Exercise brief :: Scan the entries and state how many lines contain "cube". Write no other text.

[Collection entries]
□ □ □ □

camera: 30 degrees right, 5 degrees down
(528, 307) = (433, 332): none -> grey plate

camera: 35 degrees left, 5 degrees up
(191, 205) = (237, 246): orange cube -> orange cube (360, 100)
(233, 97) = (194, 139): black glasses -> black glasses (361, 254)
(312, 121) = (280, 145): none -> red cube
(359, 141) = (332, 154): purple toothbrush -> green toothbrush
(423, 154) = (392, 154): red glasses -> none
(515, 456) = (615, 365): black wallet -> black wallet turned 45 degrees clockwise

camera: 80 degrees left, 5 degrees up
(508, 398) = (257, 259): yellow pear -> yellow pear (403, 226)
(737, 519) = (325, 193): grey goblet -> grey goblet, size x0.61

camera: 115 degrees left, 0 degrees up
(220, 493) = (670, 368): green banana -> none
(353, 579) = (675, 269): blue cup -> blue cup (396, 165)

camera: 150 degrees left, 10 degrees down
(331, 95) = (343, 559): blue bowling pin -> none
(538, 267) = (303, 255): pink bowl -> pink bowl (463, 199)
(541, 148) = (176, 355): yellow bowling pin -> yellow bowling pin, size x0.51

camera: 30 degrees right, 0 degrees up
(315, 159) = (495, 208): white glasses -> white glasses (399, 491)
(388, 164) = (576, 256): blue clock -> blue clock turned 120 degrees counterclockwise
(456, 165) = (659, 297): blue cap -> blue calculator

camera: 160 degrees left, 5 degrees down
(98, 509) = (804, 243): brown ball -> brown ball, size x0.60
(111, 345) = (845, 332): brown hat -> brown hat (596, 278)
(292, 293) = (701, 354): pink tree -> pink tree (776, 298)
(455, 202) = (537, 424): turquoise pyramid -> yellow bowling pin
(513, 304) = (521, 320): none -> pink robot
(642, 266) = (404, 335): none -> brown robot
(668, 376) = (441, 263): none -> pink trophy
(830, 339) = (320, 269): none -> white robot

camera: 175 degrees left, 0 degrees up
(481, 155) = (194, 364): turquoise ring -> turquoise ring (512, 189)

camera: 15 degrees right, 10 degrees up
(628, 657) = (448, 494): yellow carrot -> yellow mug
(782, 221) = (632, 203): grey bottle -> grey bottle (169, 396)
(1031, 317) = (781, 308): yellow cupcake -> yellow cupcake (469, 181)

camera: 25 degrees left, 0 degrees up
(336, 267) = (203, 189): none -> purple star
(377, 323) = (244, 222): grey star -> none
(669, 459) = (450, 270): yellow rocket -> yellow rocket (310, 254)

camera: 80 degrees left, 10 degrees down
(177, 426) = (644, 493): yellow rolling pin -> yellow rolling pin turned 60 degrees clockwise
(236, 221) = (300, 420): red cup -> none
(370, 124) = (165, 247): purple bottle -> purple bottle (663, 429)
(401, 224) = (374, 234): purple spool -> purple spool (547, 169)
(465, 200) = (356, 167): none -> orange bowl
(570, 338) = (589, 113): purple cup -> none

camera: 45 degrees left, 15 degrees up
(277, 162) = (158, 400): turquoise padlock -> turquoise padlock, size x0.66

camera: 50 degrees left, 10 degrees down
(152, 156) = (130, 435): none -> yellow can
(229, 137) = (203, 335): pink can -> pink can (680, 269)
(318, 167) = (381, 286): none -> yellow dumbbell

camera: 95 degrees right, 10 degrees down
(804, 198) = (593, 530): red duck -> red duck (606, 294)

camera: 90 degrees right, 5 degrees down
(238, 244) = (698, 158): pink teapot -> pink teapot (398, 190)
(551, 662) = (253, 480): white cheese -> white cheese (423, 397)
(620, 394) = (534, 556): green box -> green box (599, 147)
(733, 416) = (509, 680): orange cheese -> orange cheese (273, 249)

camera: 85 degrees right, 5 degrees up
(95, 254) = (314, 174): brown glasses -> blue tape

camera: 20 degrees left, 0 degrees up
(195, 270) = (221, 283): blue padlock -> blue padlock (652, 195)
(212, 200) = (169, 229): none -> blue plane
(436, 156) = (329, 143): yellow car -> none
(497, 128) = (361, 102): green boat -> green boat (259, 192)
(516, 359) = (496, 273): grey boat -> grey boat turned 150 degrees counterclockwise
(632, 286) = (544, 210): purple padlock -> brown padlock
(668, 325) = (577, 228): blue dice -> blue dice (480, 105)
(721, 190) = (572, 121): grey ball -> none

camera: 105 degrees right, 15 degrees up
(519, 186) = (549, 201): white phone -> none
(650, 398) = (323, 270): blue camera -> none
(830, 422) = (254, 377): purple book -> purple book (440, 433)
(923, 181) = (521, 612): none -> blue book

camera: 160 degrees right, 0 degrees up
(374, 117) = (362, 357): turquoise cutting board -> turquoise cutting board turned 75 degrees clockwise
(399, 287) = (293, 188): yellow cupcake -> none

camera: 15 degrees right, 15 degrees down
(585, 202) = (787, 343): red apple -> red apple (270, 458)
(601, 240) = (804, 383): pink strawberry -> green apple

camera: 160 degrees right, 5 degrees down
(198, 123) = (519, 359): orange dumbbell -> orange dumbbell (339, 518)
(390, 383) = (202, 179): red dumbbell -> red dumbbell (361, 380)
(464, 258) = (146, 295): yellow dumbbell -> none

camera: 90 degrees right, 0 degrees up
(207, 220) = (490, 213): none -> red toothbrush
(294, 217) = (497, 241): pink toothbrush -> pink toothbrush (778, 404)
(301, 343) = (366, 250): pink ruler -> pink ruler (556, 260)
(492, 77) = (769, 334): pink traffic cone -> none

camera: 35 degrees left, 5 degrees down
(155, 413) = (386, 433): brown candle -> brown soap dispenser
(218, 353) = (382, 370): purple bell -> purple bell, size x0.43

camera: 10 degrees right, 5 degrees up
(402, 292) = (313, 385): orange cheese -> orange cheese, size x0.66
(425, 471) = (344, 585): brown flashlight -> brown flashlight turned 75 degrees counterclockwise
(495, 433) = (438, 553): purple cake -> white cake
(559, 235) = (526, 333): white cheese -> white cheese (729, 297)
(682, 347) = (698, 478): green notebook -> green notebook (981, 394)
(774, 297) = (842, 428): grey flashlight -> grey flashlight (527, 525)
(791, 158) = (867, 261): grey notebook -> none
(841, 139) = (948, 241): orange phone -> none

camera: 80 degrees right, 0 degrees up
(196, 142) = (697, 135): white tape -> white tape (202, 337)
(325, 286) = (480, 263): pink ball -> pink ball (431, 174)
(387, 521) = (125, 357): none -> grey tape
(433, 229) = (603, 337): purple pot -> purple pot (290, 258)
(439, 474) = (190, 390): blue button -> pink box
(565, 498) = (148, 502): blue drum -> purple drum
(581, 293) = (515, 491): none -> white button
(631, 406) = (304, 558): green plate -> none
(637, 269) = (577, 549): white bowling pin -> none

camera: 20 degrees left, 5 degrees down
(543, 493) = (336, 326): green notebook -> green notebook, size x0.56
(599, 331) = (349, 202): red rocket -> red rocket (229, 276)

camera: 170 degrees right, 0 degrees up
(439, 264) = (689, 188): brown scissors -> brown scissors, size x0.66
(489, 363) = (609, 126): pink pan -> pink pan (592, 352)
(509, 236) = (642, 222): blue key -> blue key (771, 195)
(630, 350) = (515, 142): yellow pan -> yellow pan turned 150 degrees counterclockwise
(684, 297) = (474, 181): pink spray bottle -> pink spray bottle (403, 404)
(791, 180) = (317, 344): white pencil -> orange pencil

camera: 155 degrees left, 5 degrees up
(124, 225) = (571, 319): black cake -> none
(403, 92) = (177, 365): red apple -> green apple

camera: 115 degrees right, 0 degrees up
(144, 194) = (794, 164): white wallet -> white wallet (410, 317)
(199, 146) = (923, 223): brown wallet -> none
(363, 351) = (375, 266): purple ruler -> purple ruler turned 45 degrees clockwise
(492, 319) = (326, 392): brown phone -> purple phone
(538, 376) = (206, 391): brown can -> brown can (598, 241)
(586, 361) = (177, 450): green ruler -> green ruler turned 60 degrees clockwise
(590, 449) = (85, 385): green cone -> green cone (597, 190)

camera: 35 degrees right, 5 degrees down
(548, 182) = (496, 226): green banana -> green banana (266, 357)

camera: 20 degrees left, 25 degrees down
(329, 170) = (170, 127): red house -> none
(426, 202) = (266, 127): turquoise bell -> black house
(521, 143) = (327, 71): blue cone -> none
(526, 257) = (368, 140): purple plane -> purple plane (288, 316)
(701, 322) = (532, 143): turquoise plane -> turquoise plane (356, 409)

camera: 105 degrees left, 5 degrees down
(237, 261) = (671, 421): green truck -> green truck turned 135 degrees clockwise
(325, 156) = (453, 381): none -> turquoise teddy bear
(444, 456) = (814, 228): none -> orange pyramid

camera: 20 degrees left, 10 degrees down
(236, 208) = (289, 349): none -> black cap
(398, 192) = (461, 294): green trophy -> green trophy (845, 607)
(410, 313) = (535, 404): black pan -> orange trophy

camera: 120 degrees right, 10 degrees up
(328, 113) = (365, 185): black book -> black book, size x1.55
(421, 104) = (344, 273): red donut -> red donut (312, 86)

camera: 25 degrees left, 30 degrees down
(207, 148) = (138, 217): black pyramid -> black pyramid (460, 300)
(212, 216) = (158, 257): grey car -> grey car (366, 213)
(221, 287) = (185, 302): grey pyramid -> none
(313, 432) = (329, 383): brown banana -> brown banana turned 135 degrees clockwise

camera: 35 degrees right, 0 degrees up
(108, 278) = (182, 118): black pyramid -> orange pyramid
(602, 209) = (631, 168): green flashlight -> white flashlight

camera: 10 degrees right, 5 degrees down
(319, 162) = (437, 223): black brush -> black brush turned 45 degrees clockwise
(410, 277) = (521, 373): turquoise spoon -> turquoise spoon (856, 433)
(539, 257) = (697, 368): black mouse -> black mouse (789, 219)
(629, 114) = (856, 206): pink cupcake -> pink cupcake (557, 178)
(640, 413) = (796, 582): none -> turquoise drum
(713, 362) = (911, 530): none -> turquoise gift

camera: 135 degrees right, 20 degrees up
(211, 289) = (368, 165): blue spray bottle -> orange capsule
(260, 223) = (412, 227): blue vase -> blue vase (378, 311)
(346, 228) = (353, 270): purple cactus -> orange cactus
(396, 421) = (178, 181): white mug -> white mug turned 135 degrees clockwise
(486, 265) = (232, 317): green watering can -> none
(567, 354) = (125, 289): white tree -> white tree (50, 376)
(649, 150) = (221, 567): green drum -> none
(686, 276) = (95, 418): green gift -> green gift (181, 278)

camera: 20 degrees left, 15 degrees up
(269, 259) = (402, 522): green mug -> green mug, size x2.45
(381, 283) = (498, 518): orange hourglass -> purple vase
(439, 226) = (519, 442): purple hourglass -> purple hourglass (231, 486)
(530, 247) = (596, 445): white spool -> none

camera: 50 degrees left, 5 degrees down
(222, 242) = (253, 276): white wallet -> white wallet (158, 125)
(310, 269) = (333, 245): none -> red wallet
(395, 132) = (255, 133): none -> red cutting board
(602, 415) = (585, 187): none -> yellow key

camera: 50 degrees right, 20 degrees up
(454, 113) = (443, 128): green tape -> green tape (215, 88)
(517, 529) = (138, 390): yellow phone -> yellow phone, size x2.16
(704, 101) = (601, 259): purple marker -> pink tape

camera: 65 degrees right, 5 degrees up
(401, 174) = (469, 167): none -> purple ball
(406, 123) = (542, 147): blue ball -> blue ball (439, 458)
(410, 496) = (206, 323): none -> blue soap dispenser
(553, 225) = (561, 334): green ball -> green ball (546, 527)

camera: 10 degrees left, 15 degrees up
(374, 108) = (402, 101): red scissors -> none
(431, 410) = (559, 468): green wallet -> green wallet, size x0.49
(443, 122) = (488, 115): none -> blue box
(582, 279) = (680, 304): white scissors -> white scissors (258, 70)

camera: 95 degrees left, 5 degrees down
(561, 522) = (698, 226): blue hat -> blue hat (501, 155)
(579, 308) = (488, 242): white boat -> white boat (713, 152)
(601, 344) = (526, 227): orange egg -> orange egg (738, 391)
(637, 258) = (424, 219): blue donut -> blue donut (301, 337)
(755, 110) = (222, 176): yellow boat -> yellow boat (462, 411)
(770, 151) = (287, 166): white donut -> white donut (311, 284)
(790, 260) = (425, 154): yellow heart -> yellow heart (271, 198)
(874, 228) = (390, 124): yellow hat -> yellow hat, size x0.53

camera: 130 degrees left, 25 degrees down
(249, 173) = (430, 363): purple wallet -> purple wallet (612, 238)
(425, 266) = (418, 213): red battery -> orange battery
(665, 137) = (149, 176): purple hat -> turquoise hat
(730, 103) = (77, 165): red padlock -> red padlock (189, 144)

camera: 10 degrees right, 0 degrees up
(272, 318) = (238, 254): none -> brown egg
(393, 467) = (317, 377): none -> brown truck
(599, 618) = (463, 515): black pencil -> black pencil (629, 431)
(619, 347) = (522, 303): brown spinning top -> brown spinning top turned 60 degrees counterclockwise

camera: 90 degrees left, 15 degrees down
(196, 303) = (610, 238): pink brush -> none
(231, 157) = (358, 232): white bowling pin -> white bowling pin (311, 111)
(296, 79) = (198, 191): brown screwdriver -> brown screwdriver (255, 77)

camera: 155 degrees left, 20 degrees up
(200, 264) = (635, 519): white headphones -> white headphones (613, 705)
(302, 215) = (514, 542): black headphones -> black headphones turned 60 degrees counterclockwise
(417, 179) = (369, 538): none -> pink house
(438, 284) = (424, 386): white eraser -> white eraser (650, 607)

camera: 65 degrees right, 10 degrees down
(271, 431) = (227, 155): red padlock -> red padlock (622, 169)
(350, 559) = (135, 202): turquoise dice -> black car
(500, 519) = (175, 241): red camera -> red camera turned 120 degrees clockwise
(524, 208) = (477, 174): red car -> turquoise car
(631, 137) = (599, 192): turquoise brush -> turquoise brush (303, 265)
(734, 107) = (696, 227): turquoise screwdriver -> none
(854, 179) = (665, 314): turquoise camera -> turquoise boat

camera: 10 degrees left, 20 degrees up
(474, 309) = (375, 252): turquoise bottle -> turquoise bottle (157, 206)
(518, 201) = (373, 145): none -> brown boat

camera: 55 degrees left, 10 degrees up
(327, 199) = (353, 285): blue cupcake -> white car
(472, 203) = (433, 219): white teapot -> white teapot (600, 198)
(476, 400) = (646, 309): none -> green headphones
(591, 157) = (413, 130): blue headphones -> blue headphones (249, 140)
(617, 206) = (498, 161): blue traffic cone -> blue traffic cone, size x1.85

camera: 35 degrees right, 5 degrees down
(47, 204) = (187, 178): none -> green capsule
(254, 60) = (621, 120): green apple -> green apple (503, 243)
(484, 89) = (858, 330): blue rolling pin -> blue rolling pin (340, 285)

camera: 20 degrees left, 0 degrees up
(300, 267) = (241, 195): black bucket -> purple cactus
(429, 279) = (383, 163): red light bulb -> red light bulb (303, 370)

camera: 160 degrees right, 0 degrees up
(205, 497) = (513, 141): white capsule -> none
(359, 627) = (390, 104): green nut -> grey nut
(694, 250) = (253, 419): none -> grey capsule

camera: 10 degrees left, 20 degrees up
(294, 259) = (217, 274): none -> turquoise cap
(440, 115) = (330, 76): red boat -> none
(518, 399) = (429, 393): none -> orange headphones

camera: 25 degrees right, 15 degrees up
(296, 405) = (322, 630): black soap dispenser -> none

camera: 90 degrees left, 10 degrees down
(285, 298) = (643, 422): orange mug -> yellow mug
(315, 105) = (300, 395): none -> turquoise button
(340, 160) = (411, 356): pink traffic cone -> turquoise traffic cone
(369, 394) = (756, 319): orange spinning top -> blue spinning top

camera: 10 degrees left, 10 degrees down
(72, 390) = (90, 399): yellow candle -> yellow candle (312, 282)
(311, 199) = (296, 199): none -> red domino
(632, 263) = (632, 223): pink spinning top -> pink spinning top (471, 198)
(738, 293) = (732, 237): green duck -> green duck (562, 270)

□ □ □ □

Answer section :: 2